* _EXTRACTED MATERIAL_
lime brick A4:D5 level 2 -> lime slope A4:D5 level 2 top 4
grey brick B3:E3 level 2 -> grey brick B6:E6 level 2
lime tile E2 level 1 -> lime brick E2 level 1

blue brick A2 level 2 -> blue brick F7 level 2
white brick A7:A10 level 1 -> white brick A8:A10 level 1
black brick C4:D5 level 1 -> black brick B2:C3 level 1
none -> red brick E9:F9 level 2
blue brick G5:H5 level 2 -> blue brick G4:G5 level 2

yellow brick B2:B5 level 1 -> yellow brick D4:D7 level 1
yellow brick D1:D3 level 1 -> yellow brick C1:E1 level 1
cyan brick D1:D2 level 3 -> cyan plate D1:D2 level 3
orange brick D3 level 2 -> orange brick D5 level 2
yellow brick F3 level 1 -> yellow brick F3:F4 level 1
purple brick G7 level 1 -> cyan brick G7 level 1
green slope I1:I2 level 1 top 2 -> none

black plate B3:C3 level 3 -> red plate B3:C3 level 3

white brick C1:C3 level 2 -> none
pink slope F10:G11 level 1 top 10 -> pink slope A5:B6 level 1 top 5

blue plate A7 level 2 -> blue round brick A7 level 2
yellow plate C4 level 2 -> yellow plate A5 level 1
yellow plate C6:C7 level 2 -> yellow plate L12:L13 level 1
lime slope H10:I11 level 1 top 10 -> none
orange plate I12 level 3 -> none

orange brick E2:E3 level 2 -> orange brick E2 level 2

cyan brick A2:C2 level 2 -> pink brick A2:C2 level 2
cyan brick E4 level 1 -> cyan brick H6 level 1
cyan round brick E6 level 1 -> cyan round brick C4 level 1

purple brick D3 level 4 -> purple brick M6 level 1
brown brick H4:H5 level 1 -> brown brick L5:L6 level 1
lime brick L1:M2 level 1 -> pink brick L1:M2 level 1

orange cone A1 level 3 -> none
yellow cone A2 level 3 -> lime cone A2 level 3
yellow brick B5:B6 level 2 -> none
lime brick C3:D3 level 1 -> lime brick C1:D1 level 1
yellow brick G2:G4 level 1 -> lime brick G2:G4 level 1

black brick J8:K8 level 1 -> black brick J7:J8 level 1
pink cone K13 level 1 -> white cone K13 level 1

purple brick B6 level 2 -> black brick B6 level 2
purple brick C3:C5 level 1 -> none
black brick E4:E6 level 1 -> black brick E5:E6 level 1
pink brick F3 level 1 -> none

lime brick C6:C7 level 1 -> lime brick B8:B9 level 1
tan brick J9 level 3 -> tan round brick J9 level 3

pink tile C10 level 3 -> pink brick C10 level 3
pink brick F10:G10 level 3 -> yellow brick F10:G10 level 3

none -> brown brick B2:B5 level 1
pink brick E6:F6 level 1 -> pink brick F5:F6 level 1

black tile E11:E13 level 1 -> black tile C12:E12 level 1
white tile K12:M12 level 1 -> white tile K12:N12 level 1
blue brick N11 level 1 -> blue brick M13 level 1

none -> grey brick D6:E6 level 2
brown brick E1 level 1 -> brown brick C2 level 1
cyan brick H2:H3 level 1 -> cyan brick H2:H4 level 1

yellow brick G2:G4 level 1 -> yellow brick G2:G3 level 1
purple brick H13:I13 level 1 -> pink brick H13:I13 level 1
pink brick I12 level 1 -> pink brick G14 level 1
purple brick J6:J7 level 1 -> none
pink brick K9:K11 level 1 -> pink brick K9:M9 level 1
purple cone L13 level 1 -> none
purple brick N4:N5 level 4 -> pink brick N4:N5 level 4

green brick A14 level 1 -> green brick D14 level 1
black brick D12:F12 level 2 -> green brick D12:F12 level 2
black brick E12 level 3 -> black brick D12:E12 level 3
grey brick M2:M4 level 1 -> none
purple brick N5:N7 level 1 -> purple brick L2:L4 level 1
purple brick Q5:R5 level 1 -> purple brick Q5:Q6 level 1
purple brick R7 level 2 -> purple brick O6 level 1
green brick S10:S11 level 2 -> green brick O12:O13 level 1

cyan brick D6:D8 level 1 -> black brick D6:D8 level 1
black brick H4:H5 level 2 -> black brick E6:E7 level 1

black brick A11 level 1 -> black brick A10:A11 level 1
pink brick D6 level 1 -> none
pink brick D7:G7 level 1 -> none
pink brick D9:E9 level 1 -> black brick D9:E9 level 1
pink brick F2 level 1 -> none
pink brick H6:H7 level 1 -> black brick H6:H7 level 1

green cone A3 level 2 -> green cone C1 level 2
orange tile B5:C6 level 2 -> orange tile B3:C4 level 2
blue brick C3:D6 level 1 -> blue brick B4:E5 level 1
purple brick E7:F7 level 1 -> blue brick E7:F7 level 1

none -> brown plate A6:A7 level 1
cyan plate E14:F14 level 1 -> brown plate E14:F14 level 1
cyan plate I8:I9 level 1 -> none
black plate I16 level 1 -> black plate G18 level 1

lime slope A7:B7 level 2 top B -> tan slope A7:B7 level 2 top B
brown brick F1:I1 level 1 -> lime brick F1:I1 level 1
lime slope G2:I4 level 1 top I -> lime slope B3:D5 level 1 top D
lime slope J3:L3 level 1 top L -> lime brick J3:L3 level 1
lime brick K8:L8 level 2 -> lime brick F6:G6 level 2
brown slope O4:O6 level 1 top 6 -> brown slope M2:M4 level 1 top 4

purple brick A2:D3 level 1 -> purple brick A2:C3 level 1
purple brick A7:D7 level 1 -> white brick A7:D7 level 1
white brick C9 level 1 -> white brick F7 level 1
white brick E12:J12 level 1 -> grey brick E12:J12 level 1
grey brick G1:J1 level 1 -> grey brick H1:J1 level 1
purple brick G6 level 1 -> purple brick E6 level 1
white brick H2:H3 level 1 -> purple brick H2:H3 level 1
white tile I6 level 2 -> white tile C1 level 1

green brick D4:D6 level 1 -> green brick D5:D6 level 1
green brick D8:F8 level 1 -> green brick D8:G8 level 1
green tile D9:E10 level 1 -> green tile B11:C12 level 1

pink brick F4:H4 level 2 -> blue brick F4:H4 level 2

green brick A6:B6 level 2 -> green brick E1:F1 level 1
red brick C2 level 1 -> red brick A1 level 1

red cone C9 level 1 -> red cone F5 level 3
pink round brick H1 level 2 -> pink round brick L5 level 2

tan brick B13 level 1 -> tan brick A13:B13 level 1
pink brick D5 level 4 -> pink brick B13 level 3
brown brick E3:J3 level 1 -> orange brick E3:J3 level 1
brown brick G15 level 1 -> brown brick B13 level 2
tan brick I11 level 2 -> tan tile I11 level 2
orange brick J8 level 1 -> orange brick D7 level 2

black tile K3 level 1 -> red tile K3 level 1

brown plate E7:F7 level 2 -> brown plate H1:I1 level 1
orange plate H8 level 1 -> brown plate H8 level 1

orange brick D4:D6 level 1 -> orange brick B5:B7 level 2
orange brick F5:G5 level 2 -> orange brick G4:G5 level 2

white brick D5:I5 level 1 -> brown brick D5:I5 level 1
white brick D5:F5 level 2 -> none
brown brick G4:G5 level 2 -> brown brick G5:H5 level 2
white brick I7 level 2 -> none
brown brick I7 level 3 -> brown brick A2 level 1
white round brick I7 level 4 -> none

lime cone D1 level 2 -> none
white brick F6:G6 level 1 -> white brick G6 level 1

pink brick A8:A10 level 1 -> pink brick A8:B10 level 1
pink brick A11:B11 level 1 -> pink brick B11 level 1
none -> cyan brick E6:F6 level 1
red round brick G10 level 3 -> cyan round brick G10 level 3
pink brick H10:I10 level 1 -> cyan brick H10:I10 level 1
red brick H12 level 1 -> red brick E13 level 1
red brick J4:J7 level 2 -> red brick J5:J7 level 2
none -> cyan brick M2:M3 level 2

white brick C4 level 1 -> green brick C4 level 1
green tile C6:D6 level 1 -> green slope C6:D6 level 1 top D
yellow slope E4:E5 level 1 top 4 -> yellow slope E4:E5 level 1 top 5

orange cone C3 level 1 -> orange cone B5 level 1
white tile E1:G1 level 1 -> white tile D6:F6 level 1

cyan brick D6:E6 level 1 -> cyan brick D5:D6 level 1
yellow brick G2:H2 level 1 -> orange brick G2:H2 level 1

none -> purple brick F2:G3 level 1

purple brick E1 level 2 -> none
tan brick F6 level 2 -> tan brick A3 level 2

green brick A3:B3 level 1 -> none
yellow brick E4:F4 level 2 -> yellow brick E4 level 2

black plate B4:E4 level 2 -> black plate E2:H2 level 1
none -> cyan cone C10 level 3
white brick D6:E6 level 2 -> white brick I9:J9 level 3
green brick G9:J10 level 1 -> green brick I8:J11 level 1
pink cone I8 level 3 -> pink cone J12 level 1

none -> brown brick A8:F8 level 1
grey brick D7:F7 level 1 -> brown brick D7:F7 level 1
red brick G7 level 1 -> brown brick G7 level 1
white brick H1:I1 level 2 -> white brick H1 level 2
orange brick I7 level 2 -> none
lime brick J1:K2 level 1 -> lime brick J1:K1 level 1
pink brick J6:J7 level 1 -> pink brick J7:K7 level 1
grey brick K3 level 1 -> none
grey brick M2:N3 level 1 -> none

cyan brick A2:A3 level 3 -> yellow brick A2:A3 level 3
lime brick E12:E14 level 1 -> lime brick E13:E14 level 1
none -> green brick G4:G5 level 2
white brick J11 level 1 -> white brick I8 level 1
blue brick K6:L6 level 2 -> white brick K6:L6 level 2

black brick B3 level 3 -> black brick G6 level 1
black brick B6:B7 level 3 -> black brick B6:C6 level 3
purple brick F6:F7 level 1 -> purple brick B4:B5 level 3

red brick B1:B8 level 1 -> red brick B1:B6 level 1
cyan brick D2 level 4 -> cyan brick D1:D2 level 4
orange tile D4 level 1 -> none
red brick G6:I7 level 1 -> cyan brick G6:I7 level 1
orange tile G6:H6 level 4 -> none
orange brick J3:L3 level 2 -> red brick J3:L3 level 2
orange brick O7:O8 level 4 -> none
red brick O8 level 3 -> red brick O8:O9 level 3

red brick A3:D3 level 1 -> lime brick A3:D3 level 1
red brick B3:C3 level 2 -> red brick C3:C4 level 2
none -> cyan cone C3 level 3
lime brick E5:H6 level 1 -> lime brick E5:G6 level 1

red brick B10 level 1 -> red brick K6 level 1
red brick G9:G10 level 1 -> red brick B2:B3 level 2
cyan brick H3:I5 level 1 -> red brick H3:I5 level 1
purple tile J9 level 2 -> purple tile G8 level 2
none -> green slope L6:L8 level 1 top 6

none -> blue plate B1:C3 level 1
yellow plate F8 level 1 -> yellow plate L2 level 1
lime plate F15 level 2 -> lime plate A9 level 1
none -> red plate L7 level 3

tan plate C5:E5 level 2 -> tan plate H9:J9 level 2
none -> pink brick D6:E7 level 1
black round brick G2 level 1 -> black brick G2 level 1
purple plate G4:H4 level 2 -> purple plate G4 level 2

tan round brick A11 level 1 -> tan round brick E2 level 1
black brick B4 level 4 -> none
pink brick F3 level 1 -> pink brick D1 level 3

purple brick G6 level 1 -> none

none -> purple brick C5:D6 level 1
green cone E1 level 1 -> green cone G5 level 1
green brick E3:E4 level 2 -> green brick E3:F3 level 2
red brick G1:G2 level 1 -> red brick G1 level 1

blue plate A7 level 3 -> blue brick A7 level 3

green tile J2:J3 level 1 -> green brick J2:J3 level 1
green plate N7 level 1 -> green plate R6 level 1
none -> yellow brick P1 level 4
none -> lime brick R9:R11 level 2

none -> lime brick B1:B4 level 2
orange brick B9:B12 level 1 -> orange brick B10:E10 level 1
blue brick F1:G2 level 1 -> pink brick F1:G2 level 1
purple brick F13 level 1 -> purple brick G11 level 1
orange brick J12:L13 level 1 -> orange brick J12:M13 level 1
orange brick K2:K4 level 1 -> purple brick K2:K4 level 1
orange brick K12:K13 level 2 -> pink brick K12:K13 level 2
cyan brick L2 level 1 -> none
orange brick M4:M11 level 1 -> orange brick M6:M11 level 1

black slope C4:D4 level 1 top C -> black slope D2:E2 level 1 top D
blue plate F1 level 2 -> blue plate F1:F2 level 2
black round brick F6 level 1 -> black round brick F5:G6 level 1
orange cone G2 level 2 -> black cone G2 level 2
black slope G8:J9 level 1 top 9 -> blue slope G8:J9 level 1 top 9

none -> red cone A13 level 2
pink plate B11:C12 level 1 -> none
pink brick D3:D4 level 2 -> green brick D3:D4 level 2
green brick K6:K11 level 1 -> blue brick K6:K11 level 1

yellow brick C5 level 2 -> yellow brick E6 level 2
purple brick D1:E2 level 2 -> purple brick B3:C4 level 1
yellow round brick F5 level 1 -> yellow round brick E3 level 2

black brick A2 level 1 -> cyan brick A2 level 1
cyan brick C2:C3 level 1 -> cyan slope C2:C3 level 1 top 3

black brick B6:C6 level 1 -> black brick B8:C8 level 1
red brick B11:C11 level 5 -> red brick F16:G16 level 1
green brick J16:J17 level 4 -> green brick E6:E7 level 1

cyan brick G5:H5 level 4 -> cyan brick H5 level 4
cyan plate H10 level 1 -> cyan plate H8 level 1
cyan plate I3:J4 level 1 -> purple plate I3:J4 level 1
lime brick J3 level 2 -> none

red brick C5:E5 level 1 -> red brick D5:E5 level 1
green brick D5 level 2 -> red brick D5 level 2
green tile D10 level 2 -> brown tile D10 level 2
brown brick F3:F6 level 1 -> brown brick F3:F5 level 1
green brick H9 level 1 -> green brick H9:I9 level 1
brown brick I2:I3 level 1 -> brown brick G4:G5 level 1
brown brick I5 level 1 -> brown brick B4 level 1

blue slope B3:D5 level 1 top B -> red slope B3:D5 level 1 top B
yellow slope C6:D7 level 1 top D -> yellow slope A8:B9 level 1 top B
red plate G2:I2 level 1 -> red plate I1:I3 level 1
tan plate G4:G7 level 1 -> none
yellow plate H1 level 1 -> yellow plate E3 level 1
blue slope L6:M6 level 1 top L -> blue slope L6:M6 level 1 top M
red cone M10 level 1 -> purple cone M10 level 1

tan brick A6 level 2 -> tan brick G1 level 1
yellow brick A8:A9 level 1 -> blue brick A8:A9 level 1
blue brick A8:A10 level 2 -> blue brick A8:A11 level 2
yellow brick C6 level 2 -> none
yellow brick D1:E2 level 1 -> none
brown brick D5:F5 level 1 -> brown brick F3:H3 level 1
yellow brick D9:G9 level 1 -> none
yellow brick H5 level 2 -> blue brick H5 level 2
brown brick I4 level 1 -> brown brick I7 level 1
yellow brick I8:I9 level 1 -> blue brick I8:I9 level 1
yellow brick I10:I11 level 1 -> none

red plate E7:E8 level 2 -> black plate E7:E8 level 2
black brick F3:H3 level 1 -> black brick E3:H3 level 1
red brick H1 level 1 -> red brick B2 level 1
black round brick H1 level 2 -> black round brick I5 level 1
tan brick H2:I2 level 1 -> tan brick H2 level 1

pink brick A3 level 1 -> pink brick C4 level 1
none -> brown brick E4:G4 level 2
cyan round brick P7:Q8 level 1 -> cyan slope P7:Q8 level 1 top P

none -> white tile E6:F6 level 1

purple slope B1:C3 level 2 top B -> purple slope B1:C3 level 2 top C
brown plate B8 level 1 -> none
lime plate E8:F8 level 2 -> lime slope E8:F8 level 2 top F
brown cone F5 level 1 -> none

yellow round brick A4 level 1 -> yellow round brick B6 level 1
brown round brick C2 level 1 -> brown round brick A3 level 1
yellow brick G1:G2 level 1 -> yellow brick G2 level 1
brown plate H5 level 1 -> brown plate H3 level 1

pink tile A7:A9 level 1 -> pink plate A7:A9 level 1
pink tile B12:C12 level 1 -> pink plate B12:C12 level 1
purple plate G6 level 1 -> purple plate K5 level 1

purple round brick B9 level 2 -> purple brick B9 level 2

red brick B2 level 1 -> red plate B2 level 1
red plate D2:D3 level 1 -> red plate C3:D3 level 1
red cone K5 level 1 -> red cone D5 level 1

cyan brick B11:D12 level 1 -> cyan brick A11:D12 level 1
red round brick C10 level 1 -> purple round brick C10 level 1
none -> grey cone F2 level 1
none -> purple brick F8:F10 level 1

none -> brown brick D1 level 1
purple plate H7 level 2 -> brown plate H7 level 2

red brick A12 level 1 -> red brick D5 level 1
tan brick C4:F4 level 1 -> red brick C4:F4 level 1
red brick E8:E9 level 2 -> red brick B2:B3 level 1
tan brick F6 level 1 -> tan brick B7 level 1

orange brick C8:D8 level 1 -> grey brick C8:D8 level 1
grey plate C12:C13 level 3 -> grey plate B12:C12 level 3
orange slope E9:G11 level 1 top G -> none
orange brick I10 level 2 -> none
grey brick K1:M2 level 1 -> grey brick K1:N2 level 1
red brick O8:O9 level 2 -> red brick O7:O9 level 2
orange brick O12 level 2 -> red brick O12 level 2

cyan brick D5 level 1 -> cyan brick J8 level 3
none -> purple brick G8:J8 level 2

* _TASK TO COMPLETE_
All that is wanted is an exact copy of the lines above from the one with "grey brick M2:M4 level 1 -> none" through the one with "pink brick F2 level 1 -> none", with both ends included.

* _TASK RESULT_
grey brick M2:M4 level 1 -> none
purple brick N5:N7 level 1 -> purple brick L2:L4 level 1
purple brick Q5:R5 level 1 -> purple brick Q5:Q6 level 1
purple brick R7 level 2 -> purple brick O6 level 1
green brick S10:S11 level 2 -> green brick O12:O13 level 1

cyan brick D6:D8 level 1 -> black brick D6:D8 level 1
black brick H4:H5 level 2 -> black brick E6:E7 level 1

black brick A11 level 1 -> black brick A10:A11 level 1
pink brick D6 level 1 -> none
pink brick D7:G7 level 1 -> none
pink brick D9:E9 level 1 -> black brick D9:E9 level 1
pink brick F2 level 1 -> none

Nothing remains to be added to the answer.